(Collected data):

____________

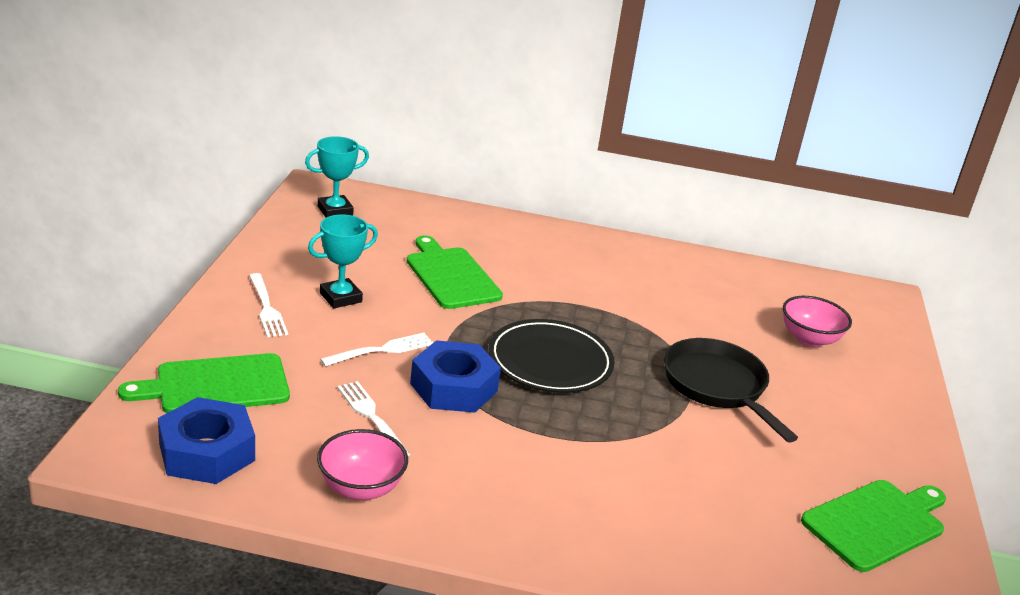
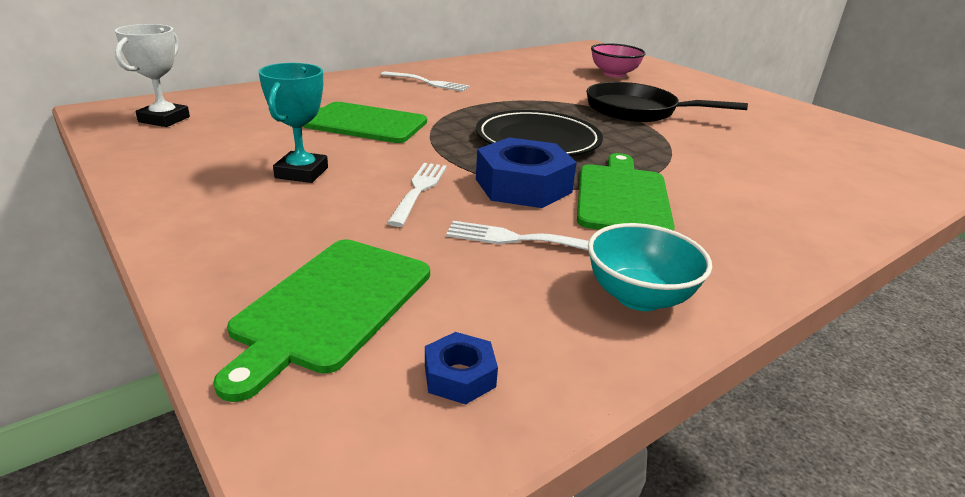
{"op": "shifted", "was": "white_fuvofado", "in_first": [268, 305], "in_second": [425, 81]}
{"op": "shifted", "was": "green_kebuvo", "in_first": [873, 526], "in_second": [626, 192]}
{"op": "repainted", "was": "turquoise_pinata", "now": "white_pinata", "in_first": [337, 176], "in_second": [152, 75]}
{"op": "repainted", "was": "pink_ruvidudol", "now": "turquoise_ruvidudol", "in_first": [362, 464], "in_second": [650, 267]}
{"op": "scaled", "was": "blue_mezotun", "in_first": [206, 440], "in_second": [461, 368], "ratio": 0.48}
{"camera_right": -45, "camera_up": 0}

____________

Please give the records again word for word, omitting all images.

(OUTPUT):
{"op": "shifted", "was": "white_fuvofado", "in_first": [268, 305], "in_second": [425, 81]}
{"op": "shifted", "was": "green_kebuvo", "in_first": [873, 526], "in_second": [626, 192]}
{"op": "repainted", "was": "turquoise_pinata", "now": "white_pinata", "in_first": [337, 176], "in_second": [152, 75]}
{"op": "repainted", "was": "pink_ruvidudol", "now": "turquoise_ruvidudol", "in_first": [362, 464], "in_second": [650, 267]}
{"op": "scaled", "was": "blue_mezotun", "in_first": [206, 440], "in_second": [461, 368], "ratio": 0.48}
{"camera_right": -45, "camera_up": 0}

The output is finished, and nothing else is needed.